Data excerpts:
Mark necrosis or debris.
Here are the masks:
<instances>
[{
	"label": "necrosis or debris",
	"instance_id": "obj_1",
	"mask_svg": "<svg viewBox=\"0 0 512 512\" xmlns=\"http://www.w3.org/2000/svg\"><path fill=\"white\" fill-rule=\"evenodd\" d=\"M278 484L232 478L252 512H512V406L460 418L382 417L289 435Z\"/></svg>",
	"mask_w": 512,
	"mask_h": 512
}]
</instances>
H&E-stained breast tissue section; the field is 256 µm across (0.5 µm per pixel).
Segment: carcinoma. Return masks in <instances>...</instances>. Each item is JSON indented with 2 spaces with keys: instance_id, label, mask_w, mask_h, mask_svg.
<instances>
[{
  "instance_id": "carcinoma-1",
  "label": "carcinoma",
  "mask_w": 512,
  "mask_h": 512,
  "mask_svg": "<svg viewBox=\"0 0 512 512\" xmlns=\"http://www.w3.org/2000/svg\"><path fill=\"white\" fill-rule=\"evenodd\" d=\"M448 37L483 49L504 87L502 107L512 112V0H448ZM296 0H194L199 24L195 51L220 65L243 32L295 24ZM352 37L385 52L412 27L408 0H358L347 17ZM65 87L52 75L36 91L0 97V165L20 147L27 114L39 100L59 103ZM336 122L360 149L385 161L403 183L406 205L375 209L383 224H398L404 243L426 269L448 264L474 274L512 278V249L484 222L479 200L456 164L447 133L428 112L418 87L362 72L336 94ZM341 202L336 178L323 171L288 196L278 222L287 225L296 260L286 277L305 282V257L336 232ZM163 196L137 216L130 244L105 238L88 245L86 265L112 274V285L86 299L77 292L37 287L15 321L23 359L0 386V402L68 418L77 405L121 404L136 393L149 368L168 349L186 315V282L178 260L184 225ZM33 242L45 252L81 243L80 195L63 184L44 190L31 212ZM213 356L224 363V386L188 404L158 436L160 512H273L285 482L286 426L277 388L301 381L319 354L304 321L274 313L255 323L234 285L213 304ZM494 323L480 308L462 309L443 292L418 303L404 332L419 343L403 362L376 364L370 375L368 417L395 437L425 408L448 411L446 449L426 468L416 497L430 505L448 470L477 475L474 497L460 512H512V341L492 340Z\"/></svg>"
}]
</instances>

- _Exercise instructions_: Retype the data in full and match it exactly.

- _Correct output_:
Mark necrosis or debris.
Here are the masks:
<instances>
[{
	"label": "necrosis or debris",
	"instance_id": "obj_1",
	"mask_svg": "<svg viewBox=\"0 0 512 512\" xmlns=\"http://www.w3.org/2000/svg\"><path fill=\"white\" fill-rule=\"evenodd\" d=\"M278 484L232 478L252 512H512V406L460 418L382 417L289 435Z\"/></svg>",
	"mask_w": 512,
	"mask_h": 512
}]
</instances>
H&E-stained breast tissue section; the field is 256 µm across (0.5 µm per pixel).
Segment: carcinoma. Return masks in <instances>...</instances>. Each item is JSON indented with 2 spaces with keys: instance_id, label, mask_w, mask_h, mask_svg.
<instances>
[{
  "instance_id": "carcinoma-1",
  "label": "carcinoma",
  "mask_w": 512,
  "mask_h": 512,
  "mask_svg": "<svg viewBox=\"0 0 512 512\" xmlns=\"http://www.w3.org/2000/svg\"><path fill=\"white\" fill-rule=\"evenodd\" d=\"M448 37L483 49L504 87L502 107L512 112V0H448ZM296 0H194L199 24L195 51L220 65L243 32L295 24ZM352 37L385 52L412 27L408 0H358L347 17ZM65 87L52 75L36 91L0 97V165L20 147L27 114L39 100L59 103ZM336 122L360 149L385 161L403 183L406 205L375 209L383 224H398L404 243L426 269L448 264L474 274L512 278V249L484 222L479 200L456 164L447 133L428 112L418 87L362 72L336 94ZM341 202L336 178L323 171L288 196L278 222L287 225L296 260L286 277L305 282V257L336 232ZM163 196L137 216L130 244L105 238L88 245L86 265L112 274V285L86 299L77 292L37 287L15 321L23 359L0 386V402L68 418L77 405L121 404L136 393L149 368L168 349L186 315V282L178 260L184 225ZM33 242L45 252L81 243L80 195L63 184L44 190L31 212ZM213 356L224 363V386L188 404L158 436L160 512H273L285 482L286 426L277 388L301 381L319 354L304 321L274 313L255 323L234 285L213 304ZM494 323L480 308L462 309L443 292L418 303L404 332L419 343L403 362L376 364L370 375L368 417L395 437L425 408L448 411L446 449L426 468L416 497L430 505L448 470L477 475L474 497L460 512H512V341L492 340Z\"/></svg>"
}]
</instances>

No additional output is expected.